*ACTIVITY*: Taking the line that contains "D110: diode 1N4007" as the starting point, give again exactly every line up to and including the last line of the records below.

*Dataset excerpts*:

====

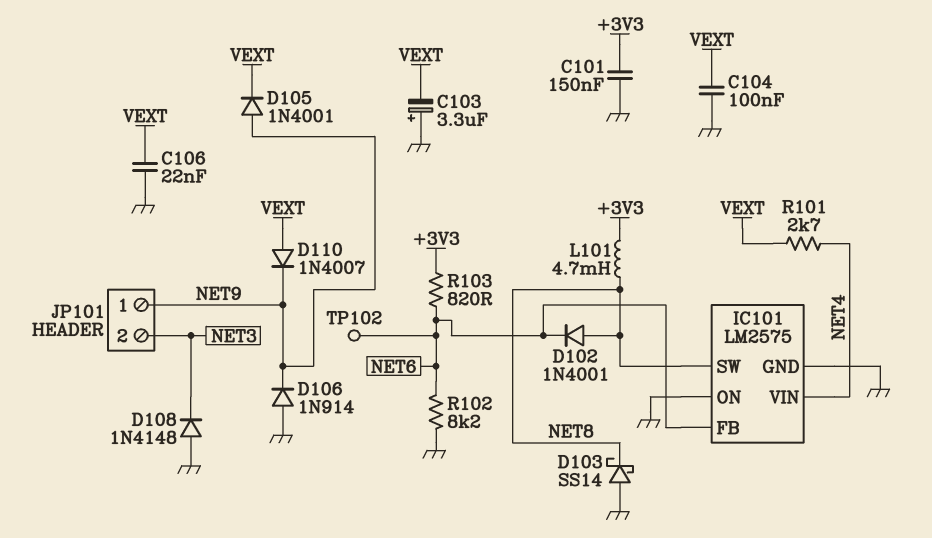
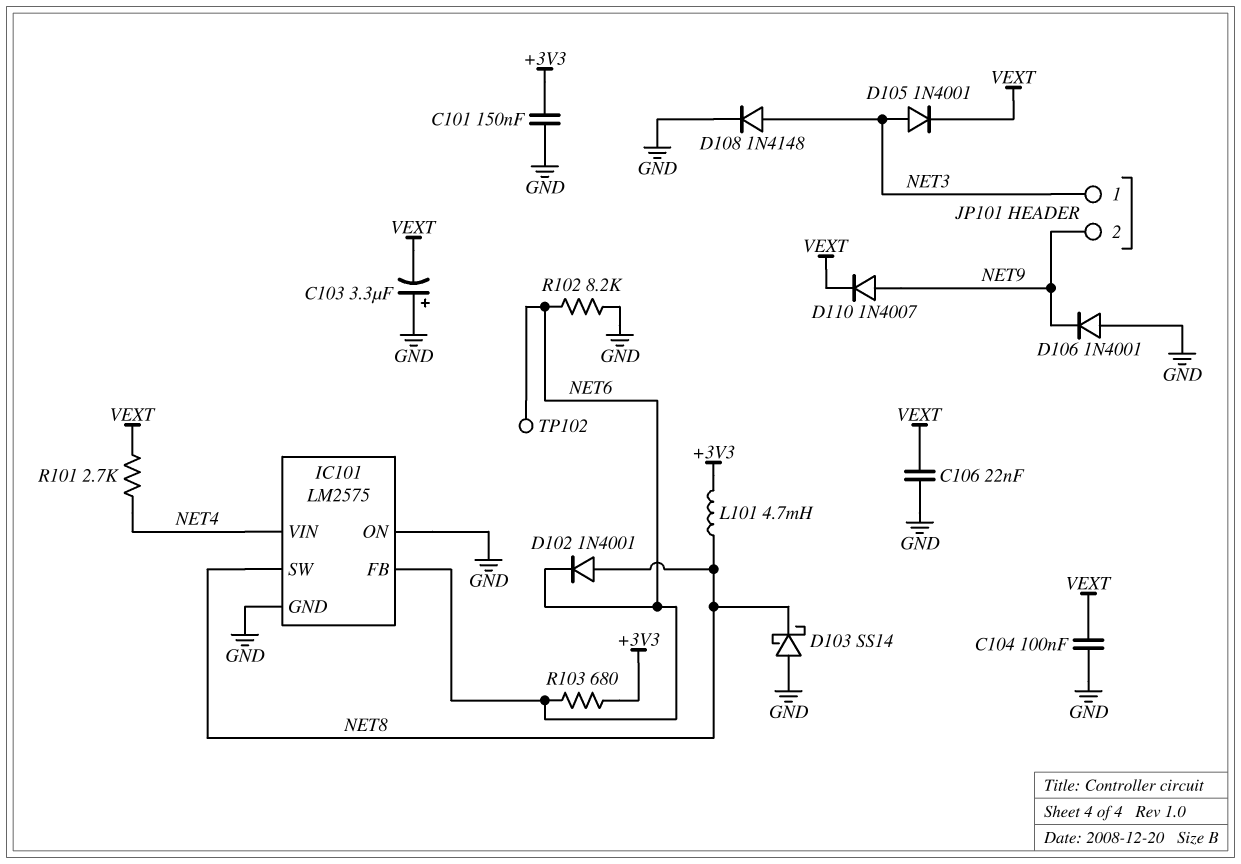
D105: diode 1N4001 (A NET9, K VEXT) -> diode 1N4001 (A NET3, K VEXT)
D106: diode 1N914 (A GND, K NET9) -> diode 1N4001 (A GND, K NET9)
D108: diode 1N4148 (A GND, K NET3) -> diode 1N4148 (A NET3, K GND)
D110: diode 1N4007 (A VEXT, K NET9) -> diode 1N4007 (A NET9, K VEXT)
JP101 pin 1: NET9 -> NET3
JP101 pin 2: NET3 -> NET9
R103: 820 (+3V3, NET6) -> 680 (+3V3, NET6)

====

*EXERCISE RESPONSE*:
D110: diode 1N4007 (A VEXT, K NET9) -> diode 1N4007 (A NET9, K VEXT)
JP101 pin 1: NET9 -> NET3
JP101 pin 2: NET3 -> NET9
R103: 820 (+3V3, NET6) -> 680 (+3V3, NET6)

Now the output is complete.